== Material for this task ==

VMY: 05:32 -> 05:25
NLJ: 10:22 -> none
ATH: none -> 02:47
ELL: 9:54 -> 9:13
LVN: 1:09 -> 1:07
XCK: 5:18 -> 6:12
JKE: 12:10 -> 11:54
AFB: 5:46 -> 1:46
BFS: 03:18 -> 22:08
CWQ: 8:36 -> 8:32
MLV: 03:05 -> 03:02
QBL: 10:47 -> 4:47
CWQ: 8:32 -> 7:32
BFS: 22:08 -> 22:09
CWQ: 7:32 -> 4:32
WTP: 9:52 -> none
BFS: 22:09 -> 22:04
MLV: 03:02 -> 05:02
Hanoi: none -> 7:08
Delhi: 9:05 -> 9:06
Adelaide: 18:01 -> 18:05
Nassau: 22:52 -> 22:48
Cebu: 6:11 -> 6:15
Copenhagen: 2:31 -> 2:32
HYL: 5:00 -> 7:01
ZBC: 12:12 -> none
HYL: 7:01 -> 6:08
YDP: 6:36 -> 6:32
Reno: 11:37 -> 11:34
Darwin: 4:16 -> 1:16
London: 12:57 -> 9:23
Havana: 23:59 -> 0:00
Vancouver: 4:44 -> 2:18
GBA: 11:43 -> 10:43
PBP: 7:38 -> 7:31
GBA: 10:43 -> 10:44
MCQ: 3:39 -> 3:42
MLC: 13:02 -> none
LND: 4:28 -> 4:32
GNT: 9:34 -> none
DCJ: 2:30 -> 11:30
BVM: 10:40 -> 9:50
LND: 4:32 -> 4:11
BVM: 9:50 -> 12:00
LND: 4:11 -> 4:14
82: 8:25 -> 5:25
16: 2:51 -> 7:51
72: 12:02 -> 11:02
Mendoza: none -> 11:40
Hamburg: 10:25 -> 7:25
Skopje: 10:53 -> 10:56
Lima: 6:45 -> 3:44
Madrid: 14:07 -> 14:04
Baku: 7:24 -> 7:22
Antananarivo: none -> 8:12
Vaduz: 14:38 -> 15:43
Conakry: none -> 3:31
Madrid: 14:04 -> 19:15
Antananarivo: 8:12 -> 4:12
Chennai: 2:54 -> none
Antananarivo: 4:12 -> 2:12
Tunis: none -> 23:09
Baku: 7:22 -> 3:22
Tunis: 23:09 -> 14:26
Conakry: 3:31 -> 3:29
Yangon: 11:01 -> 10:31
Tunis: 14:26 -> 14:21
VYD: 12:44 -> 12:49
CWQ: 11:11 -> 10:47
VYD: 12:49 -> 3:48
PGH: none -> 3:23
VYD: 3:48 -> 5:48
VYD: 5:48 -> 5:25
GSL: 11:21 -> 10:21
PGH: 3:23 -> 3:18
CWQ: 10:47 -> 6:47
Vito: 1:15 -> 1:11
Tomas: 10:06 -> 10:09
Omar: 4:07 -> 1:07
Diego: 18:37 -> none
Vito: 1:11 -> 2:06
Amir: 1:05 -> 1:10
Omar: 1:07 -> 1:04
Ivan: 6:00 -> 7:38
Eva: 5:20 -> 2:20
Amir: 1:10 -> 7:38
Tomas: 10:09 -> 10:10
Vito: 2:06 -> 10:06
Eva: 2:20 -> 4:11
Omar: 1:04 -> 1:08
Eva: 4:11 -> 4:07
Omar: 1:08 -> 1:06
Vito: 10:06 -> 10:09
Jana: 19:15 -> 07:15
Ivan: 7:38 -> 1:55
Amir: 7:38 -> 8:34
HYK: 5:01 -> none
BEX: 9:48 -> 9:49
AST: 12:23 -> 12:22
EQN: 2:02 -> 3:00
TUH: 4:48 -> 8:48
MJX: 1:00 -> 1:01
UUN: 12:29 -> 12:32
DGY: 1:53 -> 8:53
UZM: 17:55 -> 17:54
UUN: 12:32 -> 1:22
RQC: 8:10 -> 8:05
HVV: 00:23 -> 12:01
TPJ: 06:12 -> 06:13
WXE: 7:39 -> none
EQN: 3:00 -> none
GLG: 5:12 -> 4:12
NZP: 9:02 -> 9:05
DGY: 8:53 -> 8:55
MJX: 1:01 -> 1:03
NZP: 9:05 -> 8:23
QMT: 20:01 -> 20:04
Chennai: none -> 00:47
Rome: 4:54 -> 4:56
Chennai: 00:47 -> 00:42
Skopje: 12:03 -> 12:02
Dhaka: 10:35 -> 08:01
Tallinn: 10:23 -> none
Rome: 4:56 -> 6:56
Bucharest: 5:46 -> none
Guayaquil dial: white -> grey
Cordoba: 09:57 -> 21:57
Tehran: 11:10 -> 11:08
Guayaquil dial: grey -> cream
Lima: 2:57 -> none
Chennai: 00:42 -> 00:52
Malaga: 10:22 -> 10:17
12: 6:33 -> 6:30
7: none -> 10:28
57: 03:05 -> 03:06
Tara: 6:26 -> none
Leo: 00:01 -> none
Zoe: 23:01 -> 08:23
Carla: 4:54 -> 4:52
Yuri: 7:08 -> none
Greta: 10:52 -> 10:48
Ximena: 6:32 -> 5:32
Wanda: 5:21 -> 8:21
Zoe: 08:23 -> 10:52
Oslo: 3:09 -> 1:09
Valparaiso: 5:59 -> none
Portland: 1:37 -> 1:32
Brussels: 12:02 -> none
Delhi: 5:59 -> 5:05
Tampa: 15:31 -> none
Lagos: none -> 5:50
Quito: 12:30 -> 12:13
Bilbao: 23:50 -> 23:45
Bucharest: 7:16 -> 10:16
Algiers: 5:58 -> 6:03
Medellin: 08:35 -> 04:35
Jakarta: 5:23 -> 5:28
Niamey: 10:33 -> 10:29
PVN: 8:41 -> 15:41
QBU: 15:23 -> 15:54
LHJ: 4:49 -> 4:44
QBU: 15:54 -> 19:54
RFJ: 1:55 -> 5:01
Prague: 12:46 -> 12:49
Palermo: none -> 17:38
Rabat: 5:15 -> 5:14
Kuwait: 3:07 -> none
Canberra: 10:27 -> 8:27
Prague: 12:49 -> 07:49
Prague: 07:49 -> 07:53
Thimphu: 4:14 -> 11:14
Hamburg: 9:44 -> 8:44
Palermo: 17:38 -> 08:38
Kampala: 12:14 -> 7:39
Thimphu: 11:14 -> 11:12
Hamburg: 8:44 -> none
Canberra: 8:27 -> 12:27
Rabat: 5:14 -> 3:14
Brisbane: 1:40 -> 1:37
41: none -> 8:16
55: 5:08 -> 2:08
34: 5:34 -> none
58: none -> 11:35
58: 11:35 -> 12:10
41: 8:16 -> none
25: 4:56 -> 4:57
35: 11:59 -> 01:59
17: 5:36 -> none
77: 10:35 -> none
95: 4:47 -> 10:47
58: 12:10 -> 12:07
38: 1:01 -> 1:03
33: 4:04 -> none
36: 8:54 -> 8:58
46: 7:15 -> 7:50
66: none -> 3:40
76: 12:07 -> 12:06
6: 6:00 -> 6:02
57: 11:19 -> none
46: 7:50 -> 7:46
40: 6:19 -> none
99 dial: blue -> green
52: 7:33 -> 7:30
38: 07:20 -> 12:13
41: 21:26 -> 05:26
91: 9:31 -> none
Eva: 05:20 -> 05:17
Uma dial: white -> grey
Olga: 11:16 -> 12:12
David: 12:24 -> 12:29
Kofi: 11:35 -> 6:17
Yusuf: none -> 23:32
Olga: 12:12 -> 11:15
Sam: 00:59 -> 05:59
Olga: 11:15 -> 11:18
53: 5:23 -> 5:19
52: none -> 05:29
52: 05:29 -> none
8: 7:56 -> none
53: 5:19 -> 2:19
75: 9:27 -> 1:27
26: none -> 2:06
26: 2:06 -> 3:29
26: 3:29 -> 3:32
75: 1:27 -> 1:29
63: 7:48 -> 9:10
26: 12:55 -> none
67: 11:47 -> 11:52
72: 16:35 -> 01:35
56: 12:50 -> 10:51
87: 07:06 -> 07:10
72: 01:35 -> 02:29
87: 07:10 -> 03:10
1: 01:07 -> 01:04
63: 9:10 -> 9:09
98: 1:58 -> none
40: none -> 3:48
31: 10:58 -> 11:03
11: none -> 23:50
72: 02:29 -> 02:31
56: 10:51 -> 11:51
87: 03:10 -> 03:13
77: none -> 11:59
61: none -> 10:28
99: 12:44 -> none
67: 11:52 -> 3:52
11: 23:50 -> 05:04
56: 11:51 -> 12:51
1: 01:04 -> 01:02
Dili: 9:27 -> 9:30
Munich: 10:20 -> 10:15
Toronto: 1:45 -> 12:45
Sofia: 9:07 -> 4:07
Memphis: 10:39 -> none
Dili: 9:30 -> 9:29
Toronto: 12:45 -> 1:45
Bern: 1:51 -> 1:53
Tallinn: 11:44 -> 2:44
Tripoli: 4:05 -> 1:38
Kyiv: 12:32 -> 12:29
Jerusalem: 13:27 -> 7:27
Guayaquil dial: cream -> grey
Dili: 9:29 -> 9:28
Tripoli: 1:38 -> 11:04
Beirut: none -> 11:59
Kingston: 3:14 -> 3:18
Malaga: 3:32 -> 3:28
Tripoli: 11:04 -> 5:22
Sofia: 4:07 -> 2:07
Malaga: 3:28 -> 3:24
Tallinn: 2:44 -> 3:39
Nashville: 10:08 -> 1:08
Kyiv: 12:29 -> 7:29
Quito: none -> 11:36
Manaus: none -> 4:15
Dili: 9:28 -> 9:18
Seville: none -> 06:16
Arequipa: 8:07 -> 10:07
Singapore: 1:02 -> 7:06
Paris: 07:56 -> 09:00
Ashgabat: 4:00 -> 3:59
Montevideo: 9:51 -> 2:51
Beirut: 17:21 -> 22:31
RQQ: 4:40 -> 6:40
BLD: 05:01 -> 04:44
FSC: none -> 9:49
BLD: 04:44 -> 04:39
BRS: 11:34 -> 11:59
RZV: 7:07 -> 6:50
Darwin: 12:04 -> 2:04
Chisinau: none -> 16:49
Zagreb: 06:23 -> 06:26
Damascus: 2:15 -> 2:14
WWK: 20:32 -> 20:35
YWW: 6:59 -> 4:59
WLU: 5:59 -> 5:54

===

:: To be done ::
Return the stretch of the data from its first line through the line containing "CWQ: 7:32 -> 4:32", copying each line unchanged.

:: Answer for this exercise ::
VMY: 05:32 -> 05:25
NLJ: 10:22 -> none
ATH: none -> 02:47
ELL: 9:54 -> 9:13
LVN: 1:09 -> 1:07
XCK: 5:18 -> 6:12
JKE: 12:10 -> 11:54
AFB: 5:46 -> 1:46
BFS: 03:18 -> 22:08
CWQ: 8:36 -> 8:32
MLV: 03:05 -> 03:02
QBL: 10:47 -> 4:47
CWQ: 8:32 -> 7:32
BFS: 22:08 -> 22:09
CWQ: 7:32 -> 4:32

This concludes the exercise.